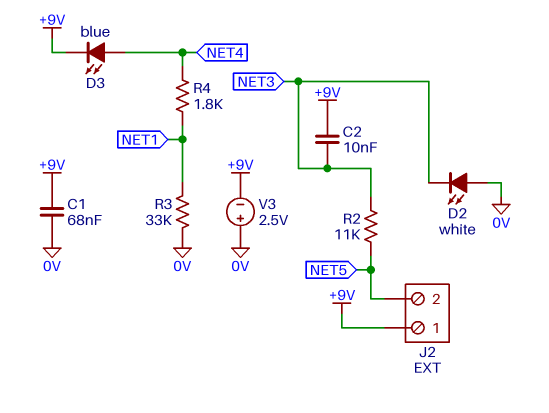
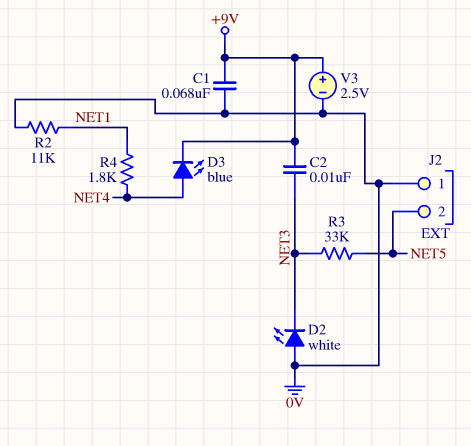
J2 pin 1: +9V -> 0V
R2: 11k (NET3, NET5) -> 11k (0V, NET1)
R3: 33k (0V, NET1) -> 33k (NET3, NET5)
V3: 2.5V (plus 0V, minus +9V) -> 2.5V (plus +9V, minus 0V)

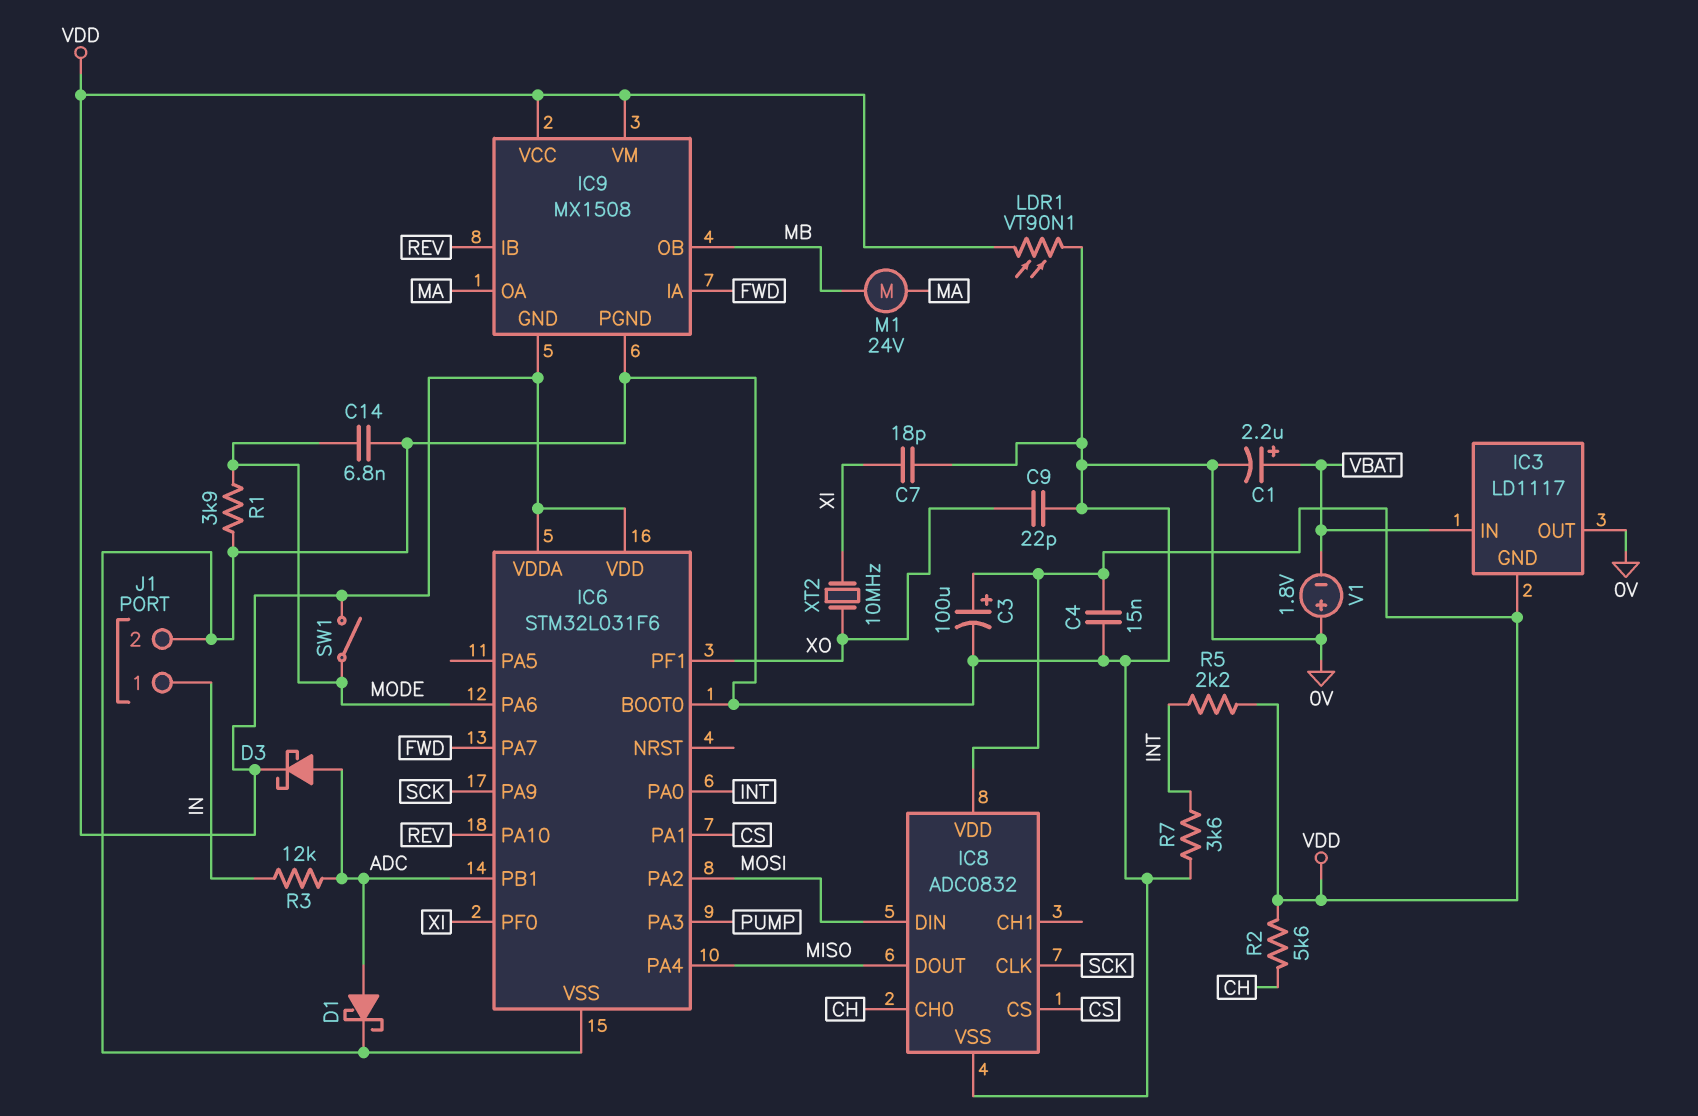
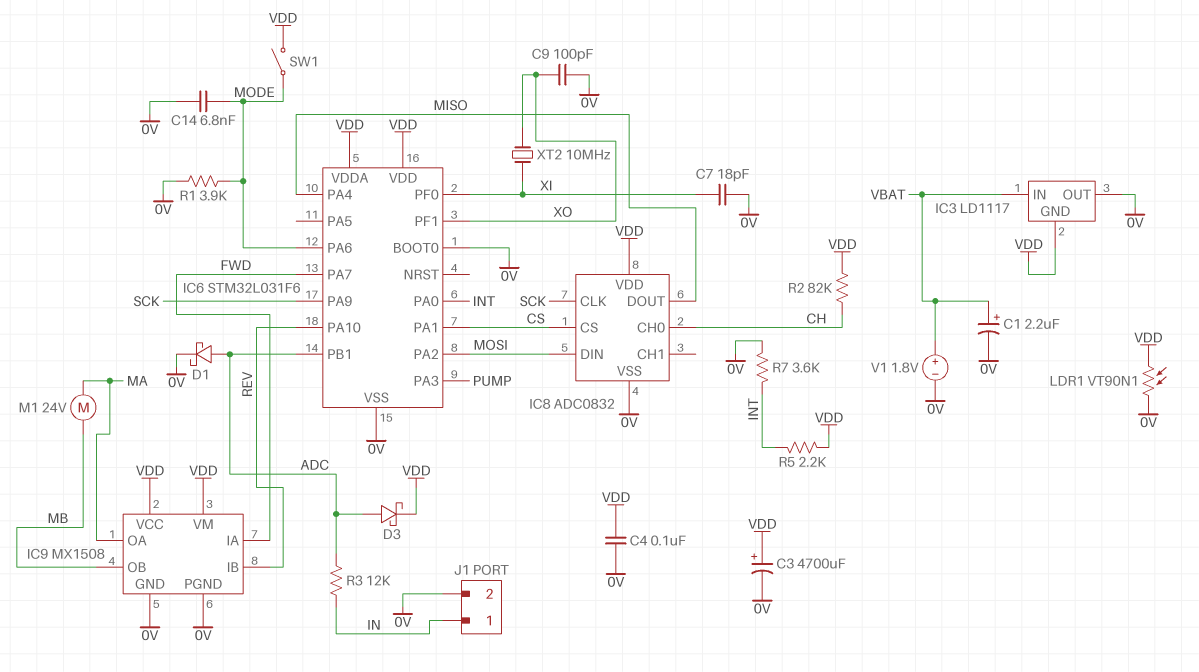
C3: 100uF (plus VDD, minus 0V) -> 4700uF (plus VDD, minus 0V)
C4: 15nF (0V, VDD) -> 100nF (0V, VDD)
C9: 22pF (0V, XO) -> 100pF (0V, XO)
IC9 pin GND: VDD -> 0V
R2: 5.6k (CH, VDD) -> 82k (CH, VDD)
V1: 1.8V (plus 0V, minus VBAT) -> 1.8V (plus VBAT, minus 0V)

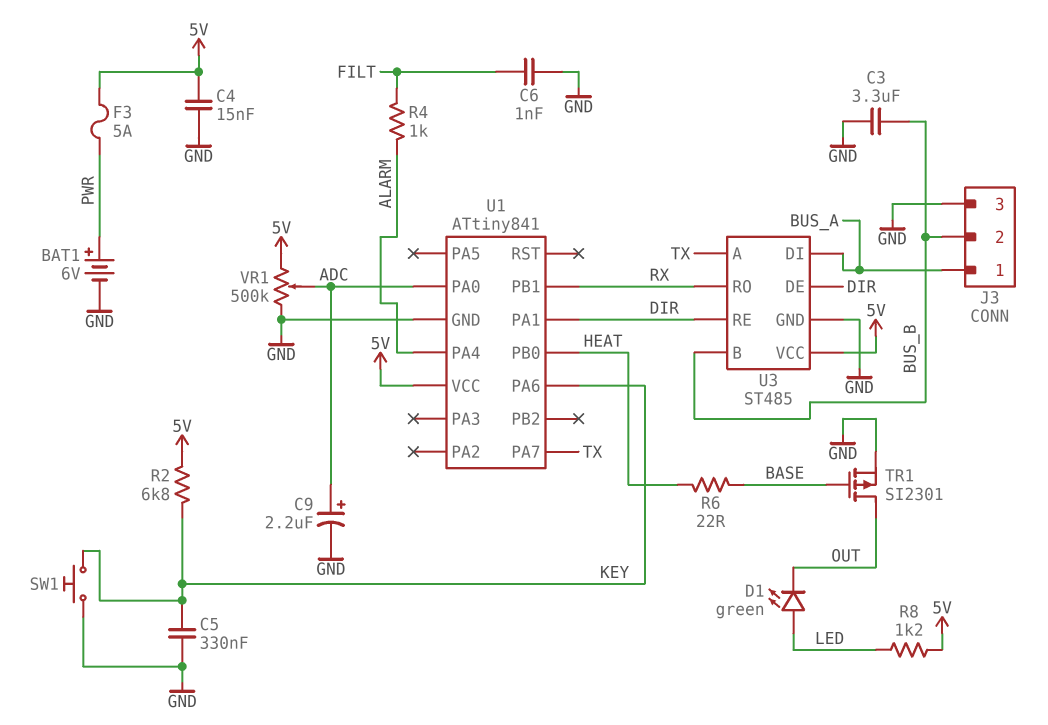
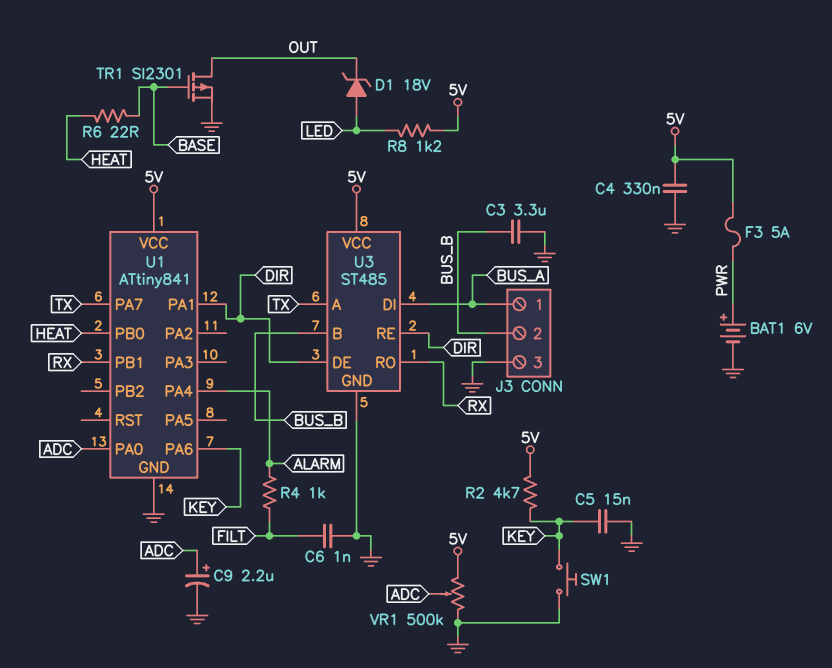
C4: 15nF (5V, GND) -> 330nF (5V, GND)
C5: 330nF (GND, KEY) -> 15nF (GND, KEY)
D1: LED green (A LED, K OUT) -> zener 18V (A LED, K OUT)
R2: 6.8k (5V, KEY) -> 4.7k (5V, KEY)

━━━━━━━━

→ Task requirements
Your answer must be the lines from the line containing "R2: 5.6k (CH, VDD) -> 82k (CH, VDD)" through the final line of the data, written out exactly, both ends included and pictures left out.

→ Answer area
R2: 5.6k (CH, VDD) -> 82k (CH, VDD)
V1: 1.8V (plus 0V, minus VBAT) -> 1.8V (plus VBAT, minus 0V)

C4: 15nF (5V, GND) -> 330nF (5V, GND)
C5: 330nF (GND, KEY) -> 15nF (GND, KEY)
D1: LED green (A LED, K OUT) -> zener 18V (A LED, K OUT)
R2: 6.8k (5V, KEY) -> 4.7k (5V, KEY)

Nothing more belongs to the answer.